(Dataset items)
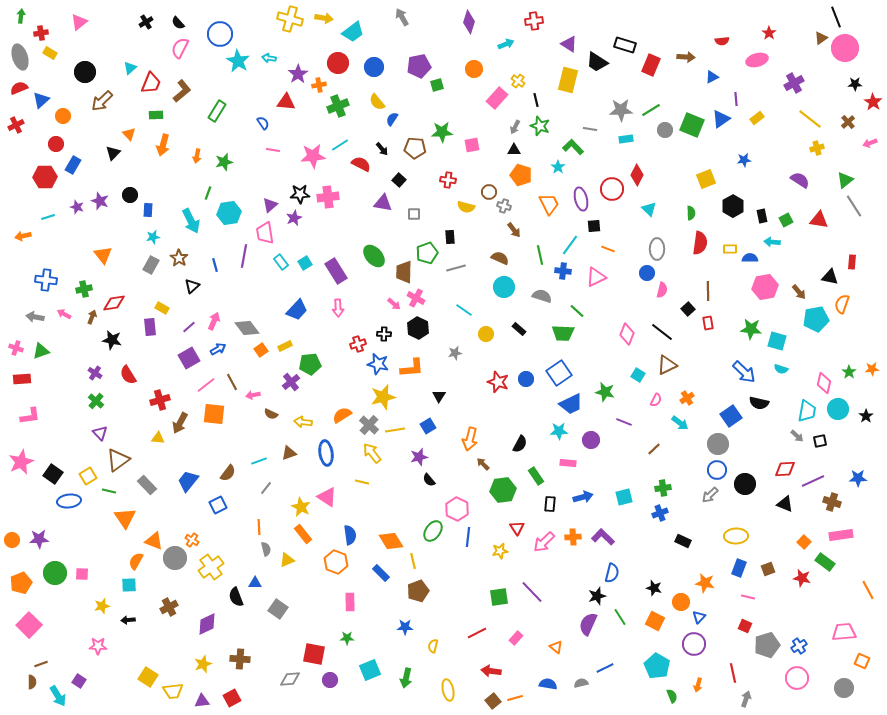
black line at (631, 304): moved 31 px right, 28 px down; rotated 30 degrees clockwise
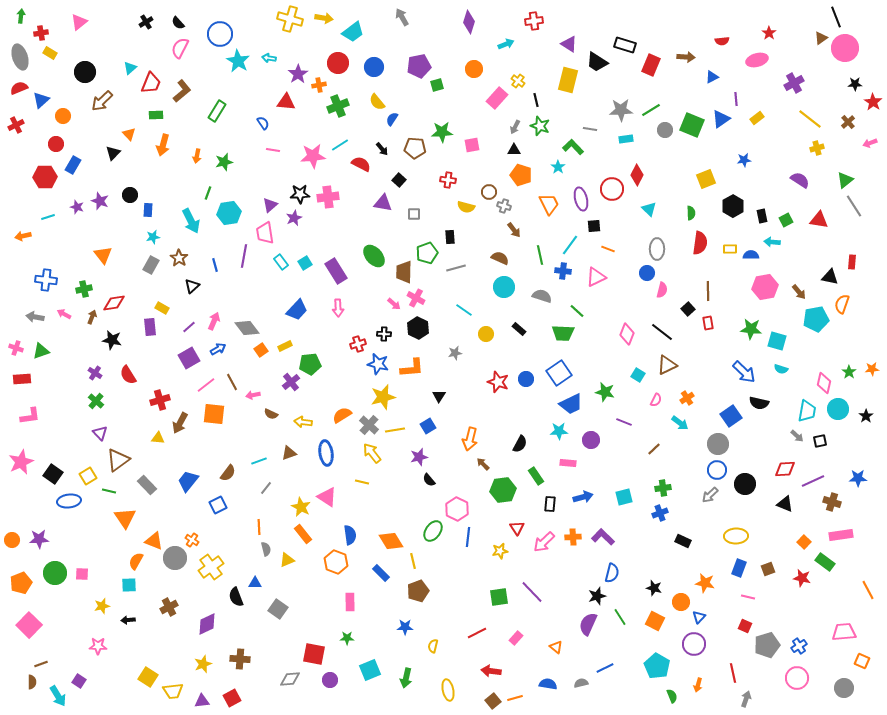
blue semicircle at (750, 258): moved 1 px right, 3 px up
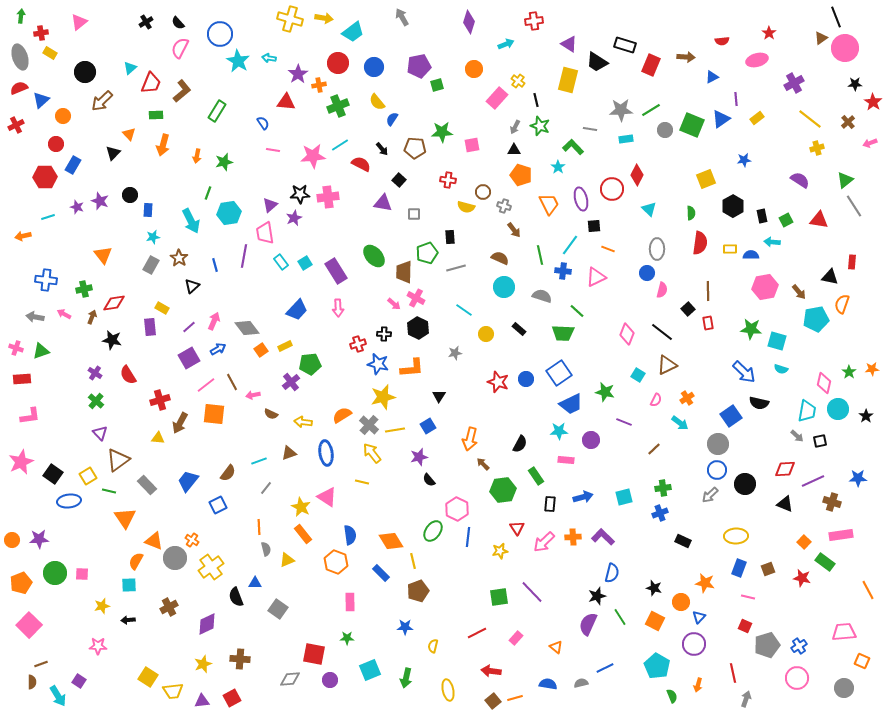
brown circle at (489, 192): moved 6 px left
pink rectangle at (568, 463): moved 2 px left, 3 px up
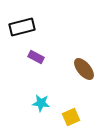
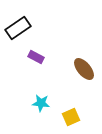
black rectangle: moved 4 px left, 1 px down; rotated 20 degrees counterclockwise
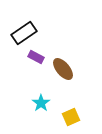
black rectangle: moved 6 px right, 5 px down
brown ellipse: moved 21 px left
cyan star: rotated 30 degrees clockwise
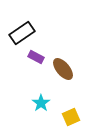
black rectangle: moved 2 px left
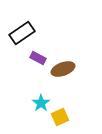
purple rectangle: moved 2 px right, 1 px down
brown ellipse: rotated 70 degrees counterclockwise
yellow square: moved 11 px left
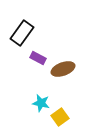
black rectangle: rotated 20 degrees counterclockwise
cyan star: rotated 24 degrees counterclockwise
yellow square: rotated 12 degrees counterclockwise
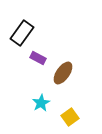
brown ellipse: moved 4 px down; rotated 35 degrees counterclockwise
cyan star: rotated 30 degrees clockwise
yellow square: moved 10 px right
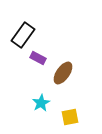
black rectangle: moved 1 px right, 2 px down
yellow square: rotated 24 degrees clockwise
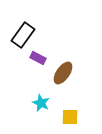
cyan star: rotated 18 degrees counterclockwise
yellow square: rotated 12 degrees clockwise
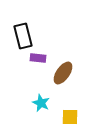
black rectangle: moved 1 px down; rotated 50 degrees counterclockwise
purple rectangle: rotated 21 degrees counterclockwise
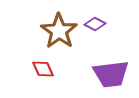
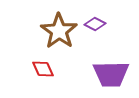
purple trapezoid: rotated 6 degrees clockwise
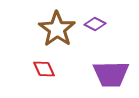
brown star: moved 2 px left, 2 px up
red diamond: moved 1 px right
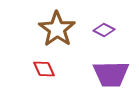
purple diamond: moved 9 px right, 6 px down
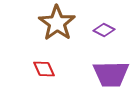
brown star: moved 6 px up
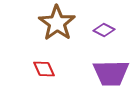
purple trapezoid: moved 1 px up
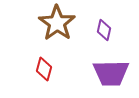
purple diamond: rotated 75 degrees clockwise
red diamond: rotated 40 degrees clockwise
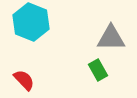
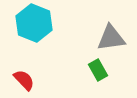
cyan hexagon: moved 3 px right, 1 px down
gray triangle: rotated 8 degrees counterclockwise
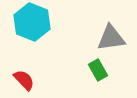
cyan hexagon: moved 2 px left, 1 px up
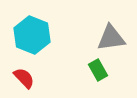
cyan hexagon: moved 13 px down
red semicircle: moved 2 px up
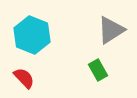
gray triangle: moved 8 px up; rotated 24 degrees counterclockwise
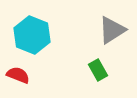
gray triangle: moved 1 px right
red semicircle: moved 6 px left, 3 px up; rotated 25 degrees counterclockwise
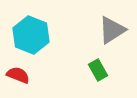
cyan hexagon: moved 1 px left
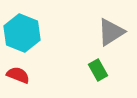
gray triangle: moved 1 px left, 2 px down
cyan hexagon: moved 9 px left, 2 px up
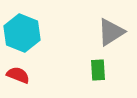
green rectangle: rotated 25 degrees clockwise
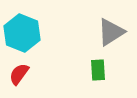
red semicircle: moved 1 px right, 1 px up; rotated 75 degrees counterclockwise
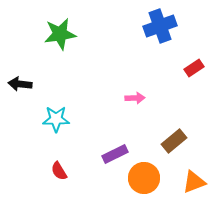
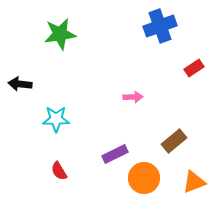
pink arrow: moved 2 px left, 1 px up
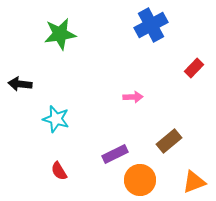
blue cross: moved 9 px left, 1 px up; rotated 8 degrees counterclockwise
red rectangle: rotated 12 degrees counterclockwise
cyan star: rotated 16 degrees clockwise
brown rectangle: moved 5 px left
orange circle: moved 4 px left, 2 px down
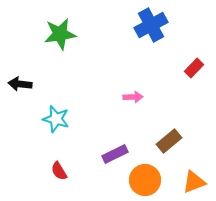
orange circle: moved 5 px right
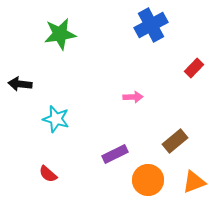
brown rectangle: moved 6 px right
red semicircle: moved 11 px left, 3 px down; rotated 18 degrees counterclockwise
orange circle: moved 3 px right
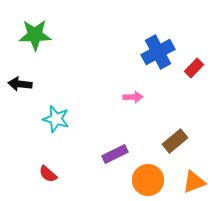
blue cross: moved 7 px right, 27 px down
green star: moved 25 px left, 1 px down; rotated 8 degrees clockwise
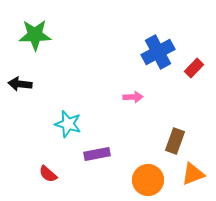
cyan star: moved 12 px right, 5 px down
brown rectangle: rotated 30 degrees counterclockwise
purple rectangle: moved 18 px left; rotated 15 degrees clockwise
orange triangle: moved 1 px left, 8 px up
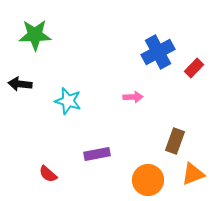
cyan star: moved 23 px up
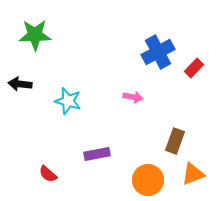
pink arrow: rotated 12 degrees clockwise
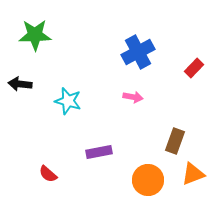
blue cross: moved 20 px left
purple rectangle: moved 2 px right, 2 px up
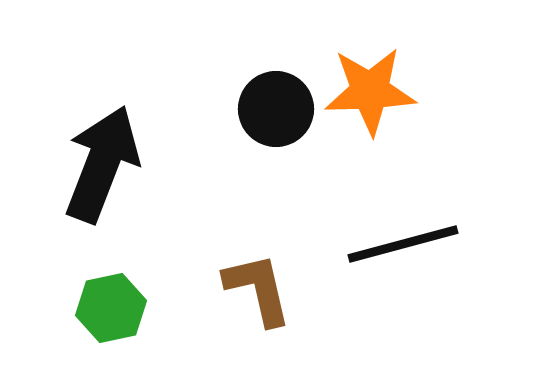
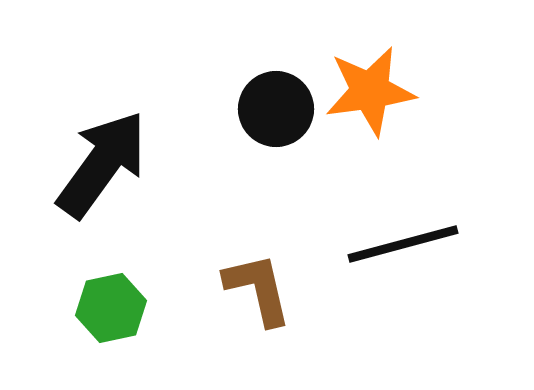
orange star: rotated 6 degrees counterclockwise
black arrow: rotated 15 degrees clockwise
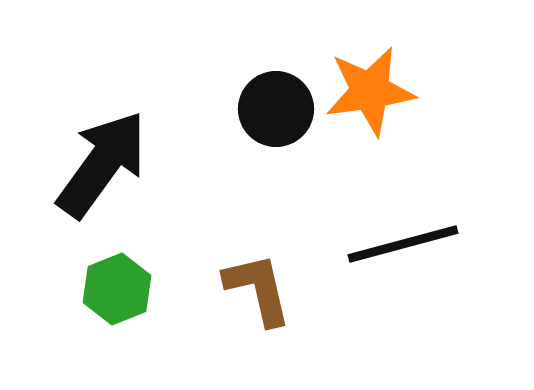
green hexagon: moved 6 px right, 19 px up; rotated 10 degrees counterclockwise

GOAL. Pick out every line in the entries above that contains the word "diamond".

WRITTEN RESPONSE.
red diamond: moved 1 px right
purple diamond: moved 9 px right, 6 px down
purple diamond: rotated 75 degrees clockwise
red diamond: rotated 40 degrees clockwise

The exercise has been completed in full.